Data records ::
[start]

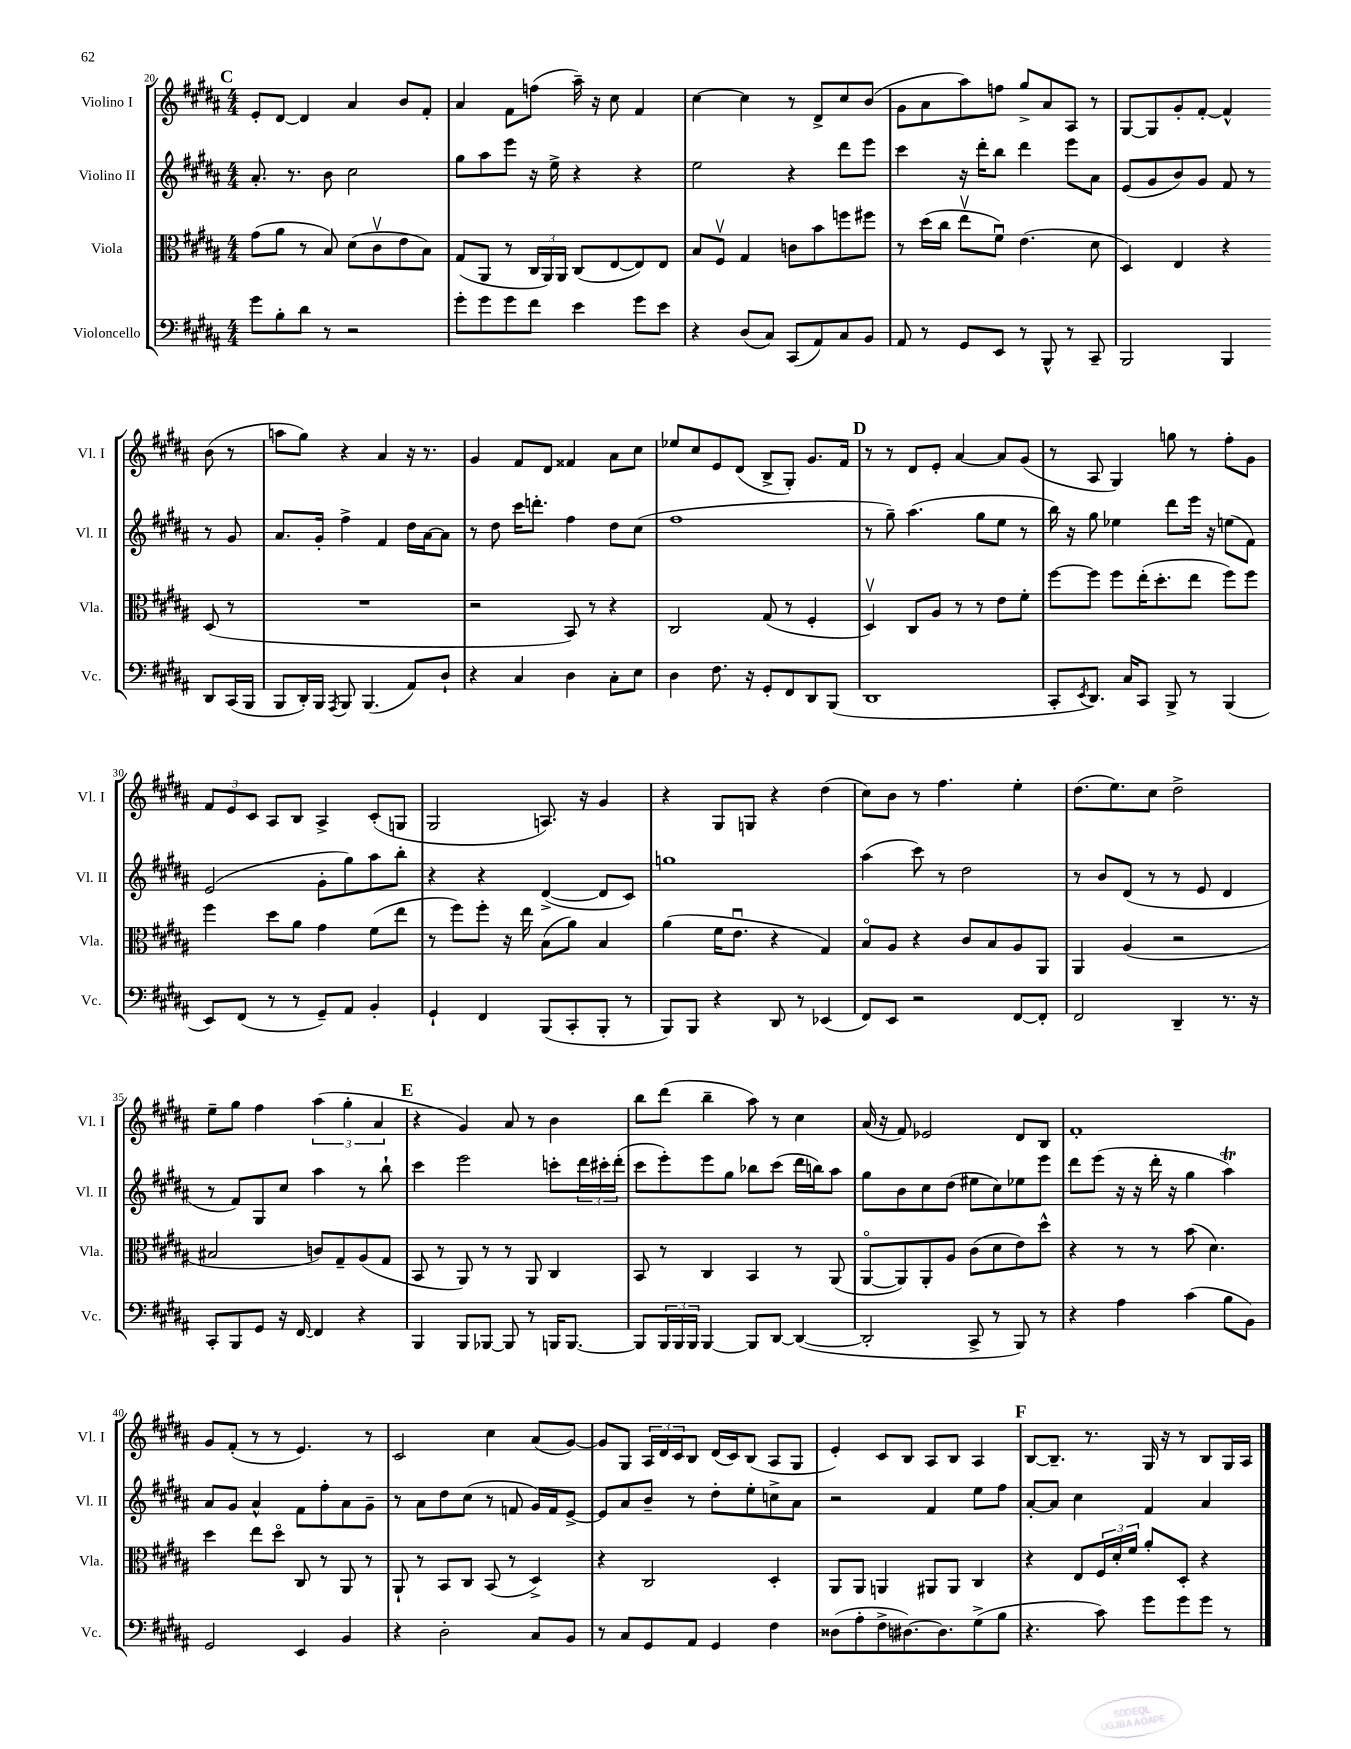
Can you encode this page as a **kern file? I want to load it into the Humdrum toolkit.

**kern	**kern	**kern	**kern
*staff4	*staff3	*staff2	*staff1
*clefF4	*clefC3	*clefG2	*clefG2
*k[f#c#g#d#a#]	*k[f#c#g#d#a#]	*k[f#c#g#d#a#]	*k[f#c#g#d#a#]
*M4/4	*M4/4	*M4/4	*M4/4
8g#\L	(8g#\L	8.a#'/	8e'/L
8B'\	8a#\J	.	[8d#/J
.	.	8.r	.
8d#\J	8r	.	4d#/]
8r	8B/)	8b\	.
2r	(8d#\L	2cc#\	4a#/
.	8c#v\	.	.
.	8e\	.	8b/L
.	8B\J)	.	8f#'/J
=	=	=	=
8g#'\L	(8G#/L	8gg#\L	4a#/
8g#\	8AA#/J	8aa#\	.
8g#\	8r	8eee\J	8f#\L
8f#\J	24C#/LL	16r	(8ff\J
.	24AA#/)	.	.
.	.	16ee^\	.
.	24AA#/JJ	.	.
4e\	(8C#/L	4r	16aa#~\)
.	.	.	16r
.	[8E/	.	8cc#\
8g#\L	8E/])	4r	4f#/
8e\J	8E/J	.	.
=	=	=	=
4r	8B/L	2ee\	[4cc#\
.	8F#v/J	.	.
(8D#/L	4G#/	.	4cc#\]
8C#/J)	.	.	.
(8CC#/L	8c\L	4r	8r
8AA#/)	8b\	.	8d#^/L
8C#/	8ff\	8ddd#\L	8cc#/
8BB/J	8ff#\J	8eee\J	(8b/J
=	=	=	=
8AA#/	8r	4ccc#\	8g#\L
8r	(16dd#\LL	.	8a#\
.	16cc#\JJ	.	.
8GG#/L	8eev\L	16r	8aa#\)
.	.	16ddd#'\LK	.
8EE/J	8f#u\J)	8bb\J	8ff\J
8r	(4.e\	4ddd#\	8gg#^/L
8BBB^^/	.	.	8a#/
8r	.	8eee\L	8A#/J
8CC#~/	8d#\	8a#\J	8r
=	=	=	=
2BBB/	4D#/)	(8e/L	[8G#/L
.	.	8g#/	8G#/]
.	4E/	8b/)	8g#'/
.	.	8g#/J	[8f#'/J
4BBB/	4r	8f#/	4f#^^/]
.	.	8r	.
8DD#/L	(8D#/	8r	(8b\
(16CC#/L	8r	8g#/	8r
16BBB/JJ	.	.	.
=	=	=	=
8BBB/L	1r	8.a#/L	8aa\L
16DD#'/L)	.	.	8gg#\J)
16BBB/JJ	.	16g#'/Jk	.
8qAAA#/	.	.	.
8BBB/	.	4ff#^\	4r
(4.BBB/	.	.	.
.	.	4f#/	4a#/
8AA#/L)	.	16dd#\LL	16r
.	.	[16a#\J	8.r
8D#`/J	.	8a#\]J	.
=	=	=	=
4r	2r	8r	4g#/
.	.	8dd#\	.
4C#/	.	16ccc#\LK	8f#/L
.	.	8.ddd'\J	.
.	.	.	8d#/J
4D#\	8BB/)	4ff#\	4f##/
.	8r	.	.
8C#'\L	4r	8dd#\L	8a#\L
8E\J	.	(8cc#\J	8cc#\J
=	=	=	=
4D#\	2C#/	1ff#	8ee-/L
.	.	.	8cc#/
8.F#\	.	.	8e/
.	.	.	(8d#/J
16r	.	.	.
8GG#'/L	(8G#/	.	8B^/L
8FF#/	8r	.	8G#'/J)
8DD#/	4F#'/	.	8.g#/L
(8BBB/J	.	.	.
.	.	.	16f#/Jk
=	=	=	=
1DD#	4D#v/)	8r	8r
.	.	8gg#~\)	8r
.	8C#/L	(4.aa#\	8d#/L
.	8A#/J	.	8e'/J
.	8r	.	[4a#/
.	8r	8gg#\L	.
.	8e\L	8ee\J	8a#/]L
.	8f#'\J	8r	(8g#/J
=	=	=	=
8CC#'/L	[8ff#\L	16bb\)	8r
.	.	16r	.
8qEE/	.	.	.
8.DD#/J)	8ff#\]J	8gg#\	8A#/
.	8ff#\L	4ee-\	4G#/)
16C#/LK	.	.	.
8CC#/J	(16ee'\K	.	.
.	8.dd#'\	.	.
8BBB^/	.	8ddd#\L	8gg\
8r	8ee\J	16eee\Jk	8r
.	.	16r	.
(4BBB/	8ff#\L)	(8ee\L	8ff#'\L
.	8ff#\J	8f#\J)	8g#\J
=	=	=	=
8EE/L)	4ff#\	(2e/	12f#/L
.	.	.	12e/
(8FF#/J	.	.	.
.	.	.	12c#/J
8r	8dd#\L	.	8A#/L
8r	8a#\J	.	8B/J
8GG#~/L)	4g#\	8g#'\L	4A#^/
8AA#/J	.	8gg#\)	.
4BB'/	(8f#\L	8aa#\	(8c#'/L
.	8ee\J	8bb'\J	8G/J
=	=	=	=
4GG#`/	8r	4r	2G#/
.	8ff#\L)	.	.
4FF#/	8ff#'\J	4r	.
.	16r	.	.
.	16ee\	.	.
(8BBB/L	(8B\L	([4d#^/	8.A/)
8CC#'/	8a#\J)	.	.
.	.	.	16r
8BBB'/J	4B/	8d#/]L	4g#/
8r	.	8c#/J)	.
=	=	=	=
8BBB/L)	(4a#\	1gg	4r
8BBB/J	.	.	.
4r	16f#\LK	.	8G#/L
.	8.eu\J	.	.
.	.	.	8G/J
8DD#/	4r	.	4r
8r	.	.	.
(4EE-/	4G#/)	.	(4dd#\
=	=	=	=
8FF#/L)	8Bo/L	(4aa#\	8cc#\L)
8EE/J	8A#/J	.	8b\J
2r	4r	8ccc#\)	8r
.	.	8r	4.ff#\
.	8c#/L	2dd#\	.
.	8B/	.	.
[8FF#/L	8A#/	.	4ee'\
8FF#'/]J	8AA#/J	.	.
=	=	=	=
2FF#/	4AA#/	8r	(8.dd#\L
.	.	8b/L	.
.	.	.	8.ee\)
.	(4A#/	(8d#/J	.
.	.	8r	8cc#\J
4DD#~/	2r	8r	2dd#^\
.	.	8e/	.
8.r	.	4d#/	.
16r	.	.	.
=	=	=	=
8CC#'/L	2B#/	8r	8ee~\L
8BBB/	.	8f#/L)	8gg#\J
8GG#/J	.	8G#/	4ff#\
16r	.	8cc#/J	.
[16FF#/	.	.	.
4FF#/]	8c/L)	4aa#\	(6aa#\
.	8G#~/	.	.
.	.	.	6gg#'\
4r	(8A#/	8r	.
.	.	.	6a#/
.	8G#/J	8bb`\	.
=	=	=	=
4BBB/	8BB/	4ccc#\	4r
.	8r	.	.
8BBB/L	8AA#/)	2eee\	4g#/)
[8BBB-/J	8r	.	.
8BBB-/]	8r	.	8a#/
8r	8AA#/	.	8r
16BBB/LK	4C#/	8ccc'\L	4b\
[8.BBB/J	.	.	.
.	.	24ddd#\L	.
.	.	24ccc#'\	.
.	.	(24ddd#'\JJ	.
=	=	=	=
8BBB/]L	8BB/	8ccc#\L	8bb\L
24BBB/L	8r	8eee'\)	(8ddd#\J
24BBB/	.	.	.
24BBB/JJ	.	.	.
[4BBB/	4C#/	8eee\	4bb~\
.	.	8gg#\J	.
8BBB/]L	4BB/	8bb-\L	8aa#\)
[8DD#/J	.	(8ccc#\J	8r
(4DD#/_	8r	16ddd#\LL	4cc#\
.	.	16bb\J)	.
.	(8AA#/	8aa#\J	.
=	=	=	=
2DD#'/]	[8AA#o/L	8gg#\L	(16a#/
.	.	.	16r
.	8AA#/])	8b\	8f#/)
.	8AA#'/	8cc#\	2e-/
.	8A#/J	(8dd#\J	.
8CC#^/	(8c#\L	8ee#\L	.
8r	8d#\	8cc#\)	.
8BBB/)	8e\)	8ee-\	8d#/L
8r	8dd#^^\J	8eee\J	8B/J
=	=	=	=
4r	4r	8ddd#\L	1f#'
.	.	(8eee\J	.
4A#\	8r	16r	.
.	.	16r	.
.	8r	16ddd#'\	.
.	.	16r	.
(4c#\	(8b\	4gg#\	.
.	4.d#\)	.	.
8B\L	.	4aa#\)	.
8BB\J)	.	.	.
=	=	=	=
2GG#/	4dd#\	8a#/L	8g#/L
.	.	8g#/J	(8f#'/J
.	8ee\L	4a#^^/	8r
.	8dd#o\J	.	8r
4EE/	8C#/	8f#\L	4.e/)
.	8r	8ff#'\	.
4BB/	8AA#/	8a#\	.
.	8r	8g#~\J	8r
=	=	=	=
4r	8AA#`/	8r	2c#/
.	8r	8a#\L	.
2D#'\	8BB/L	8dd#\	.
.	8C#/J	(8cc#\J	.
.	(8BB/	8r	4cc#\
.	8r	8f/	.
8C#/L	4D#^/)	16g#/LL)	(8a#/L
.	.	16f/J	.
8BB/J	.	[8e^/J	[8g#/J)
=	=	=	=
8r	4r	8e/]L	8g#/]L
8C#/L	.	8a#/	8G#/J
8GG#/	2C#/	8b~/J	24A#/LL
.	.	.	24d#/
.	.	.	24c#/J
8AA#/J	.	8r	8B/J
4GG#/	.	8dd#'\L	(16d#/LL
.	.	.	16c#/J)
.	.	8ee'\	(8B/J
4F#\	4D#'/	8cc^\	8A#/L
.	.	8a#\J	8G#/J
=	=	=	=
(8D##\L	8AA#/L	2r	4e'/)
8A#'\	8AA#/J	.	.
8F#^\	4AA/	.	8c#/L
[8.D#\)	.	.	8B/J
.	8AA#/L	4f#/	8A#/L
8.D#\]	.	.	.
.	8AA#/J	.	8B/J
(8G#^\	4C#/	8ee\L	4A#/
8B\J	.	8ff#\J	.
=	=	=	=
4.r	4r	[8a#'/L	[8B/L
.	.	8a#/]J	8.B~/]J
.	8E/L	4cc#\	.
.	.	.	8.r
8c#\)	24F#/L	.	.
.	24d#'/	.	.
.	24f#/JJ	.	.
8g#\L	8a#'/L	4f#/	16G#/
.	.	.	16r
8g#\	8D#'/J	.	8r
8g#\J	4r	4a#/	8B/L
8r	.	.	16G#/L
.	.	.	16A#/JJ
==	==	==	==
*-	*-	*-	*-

[end]

TASK GOAL ::
Return every line in the records above that contains the string "kern".

OUTPUT FOR THIS TASK ::
Can you encode this page as a **kern file? I want to load it into the Humdrum toolkit.
**kern	**kern	**kern	**kern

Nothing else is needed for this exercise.